• **Aim of the exercise**:
Copy the material below, changing each occurrence of "brown leather couch" to "tan leather sofa" and leaving all other text as it stands.

• **Stored records**:
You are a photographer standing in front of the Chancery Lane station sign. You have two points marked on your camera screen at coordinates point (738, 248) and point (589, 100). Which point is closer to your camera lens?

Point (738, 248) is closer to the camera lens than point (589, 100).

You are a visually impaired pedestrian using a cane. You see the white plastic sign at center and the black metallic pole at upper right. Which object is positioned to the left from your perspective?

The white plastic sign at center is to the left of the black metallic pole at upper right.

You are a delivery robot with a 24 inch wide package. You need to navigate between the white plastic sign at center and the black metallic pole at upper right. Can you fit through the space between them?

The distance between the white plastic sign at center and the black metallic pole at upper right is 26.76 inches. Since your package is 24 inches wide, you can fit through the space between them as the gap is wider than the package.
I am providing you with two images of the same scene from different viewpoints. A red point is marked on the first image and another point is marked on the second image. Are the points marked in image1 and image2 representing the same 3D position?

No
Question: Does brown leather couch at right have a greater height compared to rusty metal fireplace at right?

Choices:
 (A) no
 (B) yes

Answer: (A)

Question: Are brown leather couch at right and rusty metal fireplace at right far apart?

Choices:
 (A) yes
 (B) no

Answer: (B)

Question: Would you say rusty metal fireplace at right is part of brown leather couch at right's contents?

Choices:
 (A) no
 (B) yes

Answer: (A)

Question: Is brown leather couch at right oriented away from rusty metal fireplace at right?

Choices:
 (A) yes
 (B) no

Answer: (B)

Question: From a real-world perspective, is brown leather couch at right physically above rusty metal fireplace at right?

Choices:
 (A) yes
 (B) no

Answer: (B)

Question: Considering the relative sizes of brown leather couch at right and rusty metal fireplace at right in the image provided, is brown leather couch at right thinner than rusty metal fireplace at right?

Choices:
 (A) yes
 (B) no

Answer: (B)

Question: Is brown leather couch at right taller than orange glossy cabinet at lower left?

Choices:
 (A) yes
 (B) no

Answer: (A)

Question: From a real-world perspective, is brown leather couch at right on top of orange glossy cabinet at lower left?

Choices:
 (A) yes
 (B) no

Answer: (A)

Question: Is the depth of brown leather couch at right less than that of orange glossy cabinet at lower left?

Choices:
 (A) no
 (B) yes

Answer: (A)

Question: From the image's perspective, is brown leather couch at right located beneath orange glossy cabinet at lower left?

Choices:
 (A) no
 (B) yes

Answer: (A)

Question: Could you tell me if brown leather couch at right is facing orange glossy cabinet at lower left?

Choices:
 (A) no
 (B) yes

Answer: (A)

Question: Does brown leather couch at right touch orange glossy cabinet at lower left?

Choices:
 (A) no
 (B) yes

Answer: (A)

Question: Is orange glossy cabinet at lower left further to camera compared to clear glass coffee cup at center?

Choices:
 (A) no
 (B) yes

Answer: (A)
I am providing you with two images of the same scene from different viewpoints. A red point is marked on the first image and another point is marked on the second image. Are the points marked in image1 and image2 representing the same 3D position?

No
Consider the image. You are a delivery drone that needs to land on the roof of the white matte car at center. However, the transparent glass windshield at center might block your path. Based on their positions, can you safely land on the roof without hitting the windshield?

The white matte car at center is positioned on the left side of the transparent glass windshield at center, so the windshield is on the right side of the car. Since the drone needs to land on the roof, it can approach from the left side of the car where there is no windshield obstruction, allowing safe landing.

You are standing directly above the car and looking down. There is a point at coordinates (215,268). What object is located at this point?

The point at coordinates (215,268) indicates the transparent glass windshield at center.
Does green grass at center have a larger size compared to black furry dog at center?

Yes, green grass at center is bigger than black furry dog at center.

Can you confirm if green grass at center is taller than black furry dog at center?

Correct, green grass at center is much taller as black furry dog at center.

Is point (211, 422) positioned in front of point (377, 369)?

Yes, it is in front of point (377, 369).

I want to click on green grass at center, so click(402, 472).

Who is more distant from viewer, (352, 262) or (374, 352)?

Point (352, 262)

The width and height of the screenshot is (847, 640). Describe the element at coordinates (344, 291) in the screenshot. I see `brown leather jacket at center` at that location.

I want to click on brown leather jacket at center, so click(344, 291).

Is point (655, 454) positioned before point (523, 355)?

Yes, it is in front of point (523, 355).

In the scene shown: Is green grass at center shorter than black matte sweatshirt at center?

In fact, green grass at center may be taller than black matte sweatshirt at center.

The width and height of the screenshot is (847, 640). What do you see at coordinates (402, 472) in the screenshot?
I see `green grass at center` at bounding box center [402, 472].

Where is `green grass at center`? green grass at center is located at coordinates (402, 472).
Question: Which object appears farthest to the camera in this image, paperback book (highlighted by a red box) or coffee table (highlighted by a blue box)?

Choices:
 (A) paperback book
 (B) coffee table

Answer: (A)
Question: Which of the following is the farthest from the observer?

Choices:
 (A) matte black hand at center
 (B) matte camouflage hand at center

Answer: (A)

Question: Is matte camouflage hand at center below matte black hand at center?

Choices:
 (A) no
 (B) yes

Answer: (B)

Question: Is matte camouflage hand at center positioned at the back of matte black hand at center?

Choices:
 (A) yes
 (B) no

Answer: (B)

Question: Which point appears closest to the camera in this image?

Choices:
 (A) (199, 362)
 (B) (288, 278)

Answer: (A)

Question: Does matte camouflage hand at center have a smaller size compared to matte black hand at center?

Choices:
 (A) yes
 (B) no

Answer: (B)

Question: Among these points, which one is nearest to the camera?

• **Complete response**:
You are a photographer standing in front of the Chancery Lane station sign. You have two points marked on your camera screen at coordinates point (738, 248) and point (589, 100). Which point is closer to your camera lens?

Point (738, 248) is closer to the camera lens than point (589, 100).

You are a visually impaired pedestrian using a cane. You see the white plastic sign at center and the black metallic pole at upper right. Which object is positioned to the left from your perspective?

The white plastic sign at center is to the left of the black metallic pole at upper right.

You are a delivery robot with a 24 inch wide package. You need to navigate between the white plastic sign at center and the black metallic pole at upper right. Can you fit through the space between them?

The distance between the white plastic sign at center and the black metallic pole at upper right is 26.76 inches. Since your package is 24 inches wide, you can fit through the space between them as the gap is wider than the package.
I am providing you with two images of the same scene from different viewpoints. A red point is marked on the first image and another point is marked on the second image. Are the points marked in image1 and image2 representing the same 3D position?

No
Question: Does tan leather sofa at right have a greater height compared to rusty metal fireplace at right?

Choices:
 (A) no
 (B) yes

Answer: (A)

Question: Are tan leather sofa at right and rusty metal fireplace at right far apart?

Choices:
 (A) yes
 (B) no

Answer: (B)

Question: Would you say rusty metal fireplace at right is part of tan leather sofa at right's contents?

Choices:
 (A) no
 (B) yes

Answer: (A)

Question: Is tan leather sofa at right oriented away from rusty metal fireplace at right?

Choices:
 (A) yes
 (B) no

Answer: (B)

Question: From a real-world perspective, is tan leather sofa at right physically above rusty metal fireplace at right?

Choices:
 (A) yes
 (B) no

Answer: (B)

Question: Considering the relative sizes of tan leather sofa at right and rusty metal fireplace at right in the image provided, is tan leather sofa at right thinner than rusty metal fireplace at right?

Choices:
 (A) yes
 (B) no

Answer: (B)

Question: Is tan leather sofa at right taller than orange glossy cabinet at lower left?

Choices:
 (A) yes
 (B) no

Answer: (A)

Question: From a real-world perspective, is tan leather sofa at right on top of orange glossy cabinet at lower left?

Choices:
 (A) yes
 (B) no

Answer: (A)

Question: Is the depth of tan leather sofa at right less than that of orange glossy cabinet at lower left?

Choices:
 (A) no
 (B) yes

Answer: (A)

Question: From the image's perspective, is tan leather sofa at right located beneath orange glossy cabinet at lower left?

Choices:
 (A) no
 (B) yes

Answer: (A)

Question: Could you tell me if tan leather sofa at right is facing orange glossy cabinet at lower left?

Choices:
 (A) no
 (B) yes

Answer: (A)

Question: Does tan leather sofa at right touch orange glossy cabinet at lower left?

Choices:
 (A) no
 (B) yes

Answer: (A)

Question: Is orange glossy cabinet at lower left further to camera compared to clear glass coffee cup at center?

Choices:
 (A) no
 (B) yes

Answer: (A)
I am providing you with two images of the same scene from different viewpoints. A red point is marked on the first image and another point is marked on the second image. Are the points marked in image1 and image2 representing the same 3D position?

No
Consider the image. You are a delivery drone that needs to land on the roof of the white matte car at center. However, the transparent glass windshield at center might block your path. Based on their positions, can you safely land on the roof without hitting the windshield?

The white matte car at center is positioned on the left side of the transparent glass windshield at center, so the windshield is on the right side of the car. Since the drone needs to land on the roof, it can approach from the left side of the car where there is no windshield obstruction, allowing safe landing.

You are standing directly above the car and looking down. There is a point at coordinates (215,268). What object is located at this point?

The point at coordinates (215,268) indicates the transparent glass windshield at center.
Does green grass at center have a larger size compared to black furry dog at center?

Yes, green grass at center is bigger than black furry dog at center.

Can you confirm if green grass at center is taller than black furry dog at center?

Correct, green grass at center is much taller as black furry dog at center.

Is point (211, 422) positioned in front of point (377, 369)?

Yes, it is in front of point (377, 369).

I want to click on green grass at center, so click(402, 472).

Who is more distant from viewer, (352, 262) or (374, 352)?

Point (352, 262)

The width and height of the screenshot is (847, 640). Describe the element at coordinates (344, 291) in the screenshot. I see `brown leather jacket at center` at that location.

I want to click on brown leather jacket at center, so click(344, 291).

Is point (655, 454) positioned before point (523, 355)?

Yes, it is in front of point (523, 355).

In the scene shown: Is green grass at center shorter than black matte sweatshirt at center?

In fact, green grass at center may be taller than black matte sweatshirt at center.

The width and height of the screenshot is (847, 640). What do you see at coordinates (402, 472) in the screenshot?
I see `green grass at center` at bounding box center [402, 472].

Where is `green grass at center`? green grass at center is located at coordinates (402, 472).
Question: Which object appears farthest to the camera in this image, paperback book (highlighted by a red box) or coffee table (highlighted by a blue box)?

Choices:
 (A) paperback book
 (B) coffee table

Answer: (A)
Question: Which of the following is the farthest from the observer?

Choices:
 (A) matte black hand at center
 (B) matte camouflage hand at center

Answer: (A)

Question: Is matte camouflage hand at center below matte black hand at center?

Choices:
 (A) no
 (B) yes

Answer: (B)

Question: Is matte camouflage hand at center positioned at the back of matte black hand at center?

Choices:
 (A) yes
 (B) no

Answer: (B)

Question: Which point appears closest to the camera in this image?

Choices:
 (A) (199, 362)
 (B) (288, 278)

Answer: (A)

Question: Does matte camouflage hand at center have a smaller size compared to matte black hand at center?

Choices:
 (A) yes
 (B) no

Answer: (B)

Question: Among these points, which one is nearest to the camera?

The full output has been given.